[Spatial reasoning data]
—————

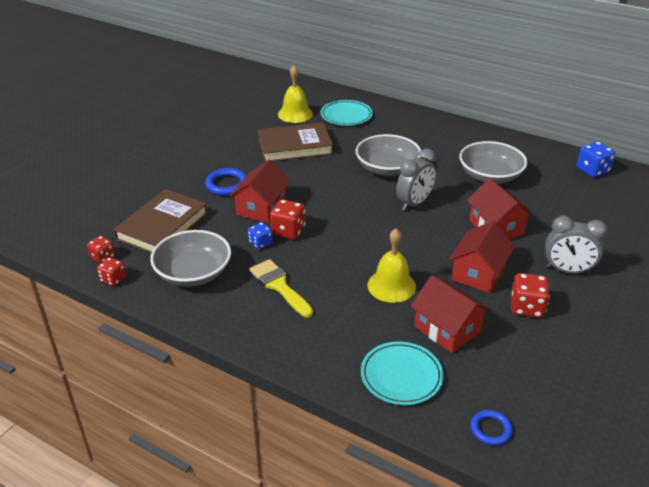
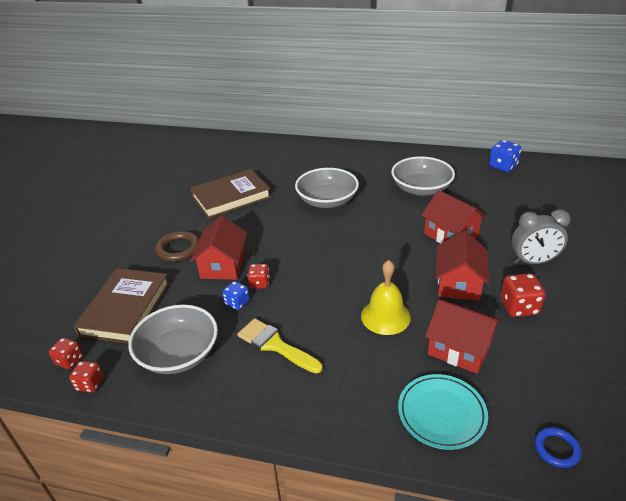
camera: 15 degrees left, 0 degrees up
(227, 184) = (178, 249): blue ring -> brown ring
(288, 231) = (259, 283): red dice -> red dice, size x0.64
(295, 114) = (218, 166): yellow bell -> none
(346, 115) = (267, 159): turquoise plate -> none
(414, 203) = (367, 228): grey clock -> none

—————

» **EXERCISE REQUIREMENTS**
Keeping every word as it is, write out all the data and omit the pictures.

» **ANSWER TO THE PROBLEM**
camera: 15 degrees left, 0 degrees up
(227, 184) = (178, 249): blue ring -> brown ring
(288, 231) = (259, 283): red dice -> red dice, size x0.64
(295, 114) = (218, 166): yellow bell -> none
(346, 115) = (267, 159): turquoise plate -> none
(414, 203) = (367, 228): grey clock -> none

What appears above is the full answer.